[[ Provided data, beginning ]]
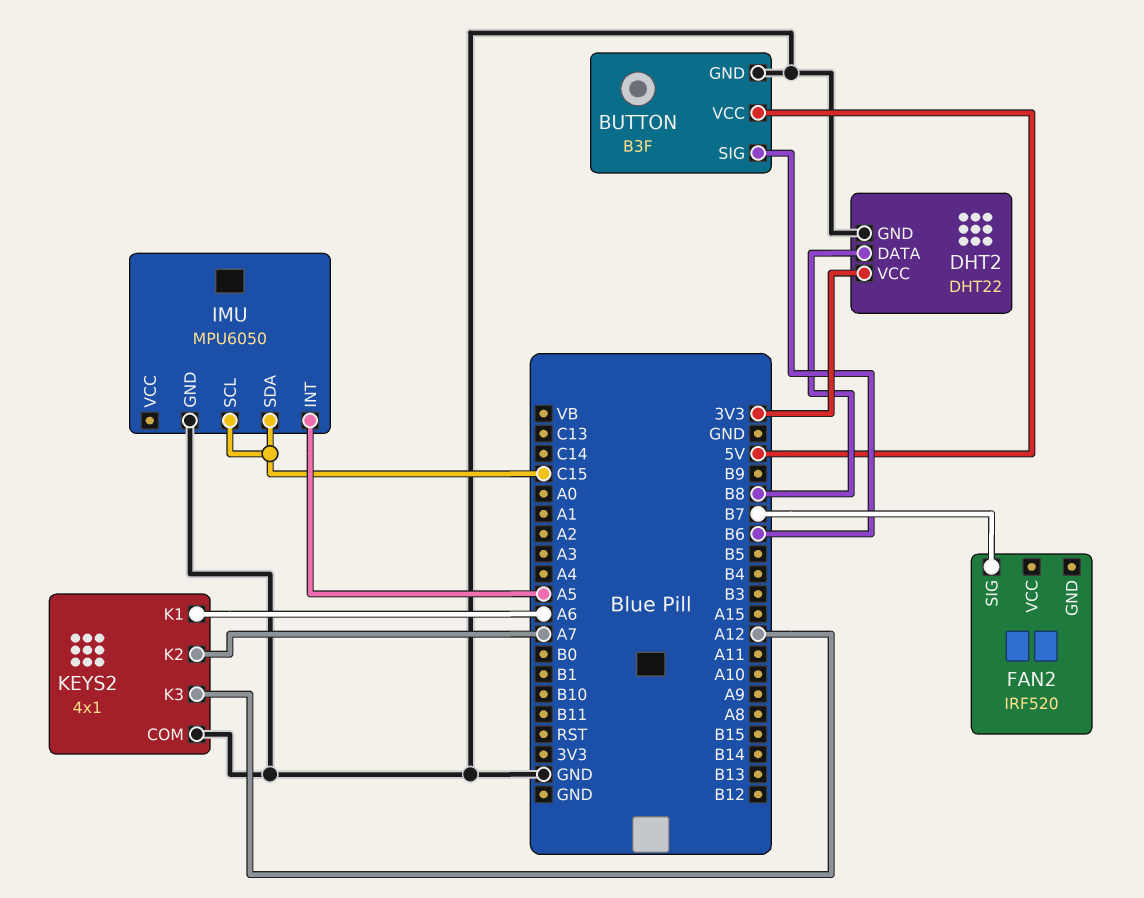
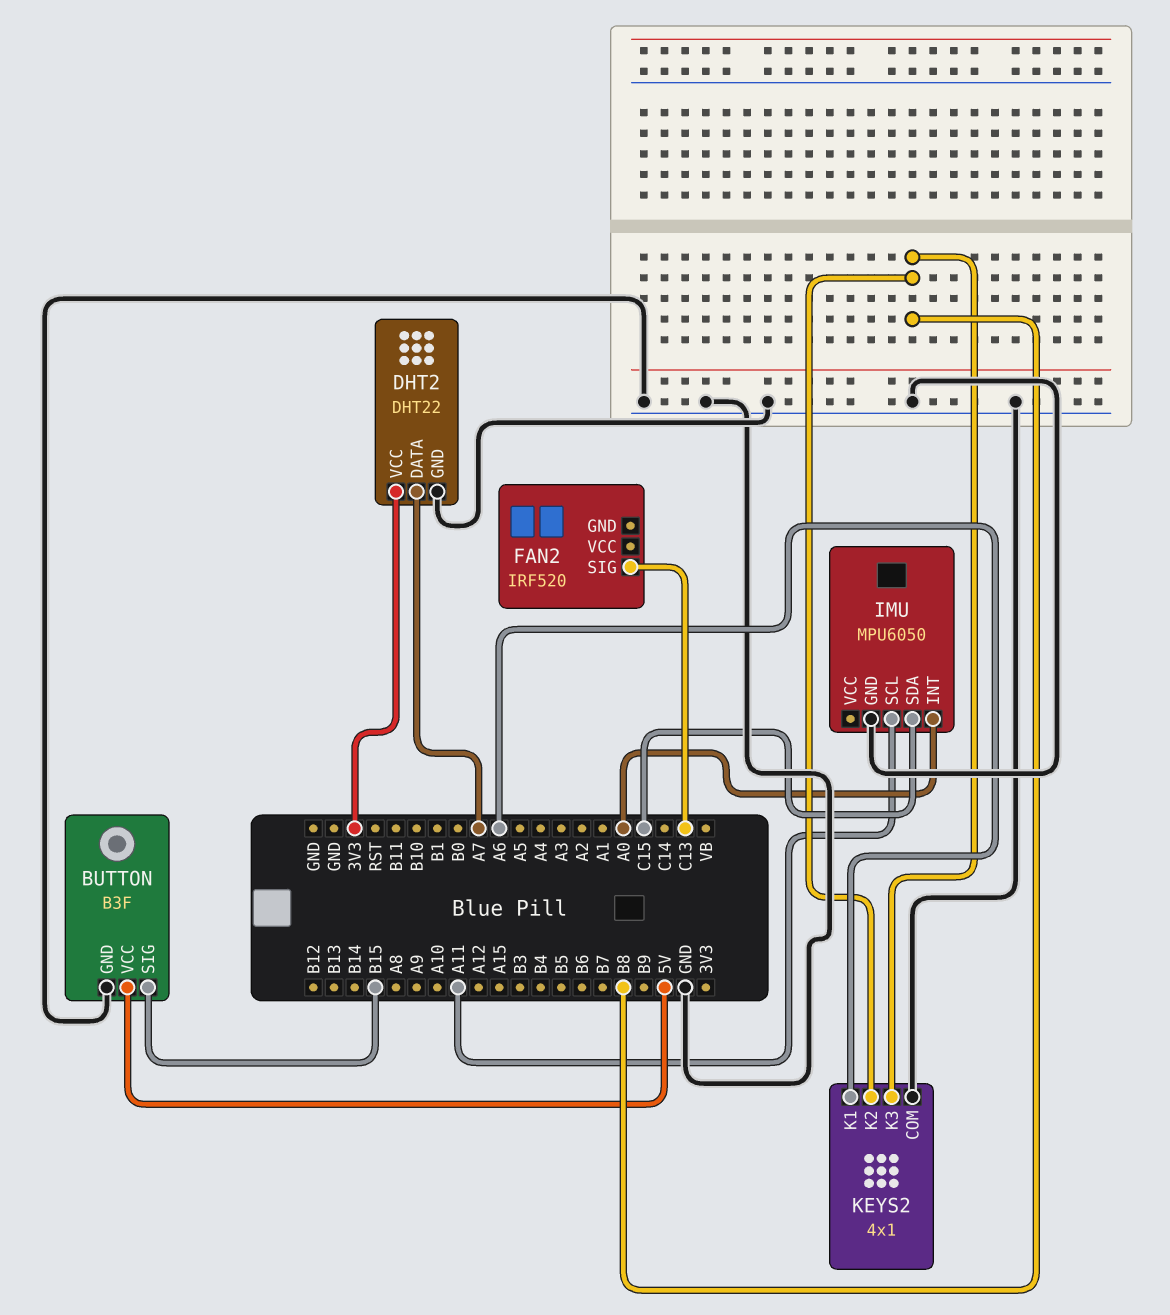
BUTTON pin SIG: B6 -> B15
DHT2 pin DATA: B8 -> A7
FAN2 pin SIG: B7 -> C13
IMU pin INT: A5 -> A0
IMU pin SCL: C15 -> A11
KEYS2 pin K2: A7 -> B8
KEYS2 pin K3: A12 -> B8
[[ Provided data, end ]]
**What is being asked**.
Copy, word for word, the line that contains "FAN2 pin SIG: B7 -> C13" and every line after it through the end of the records, and nothing else.

**Exercise solution**.
FAN2 pin SIG: B7 -> C13
IMU pin INT: A5 -> A0
IMU pin SCL: C15 -> A11
KEYS2 pin K2: A7 -> B8
KEYS2 pin K3: A12 -> B8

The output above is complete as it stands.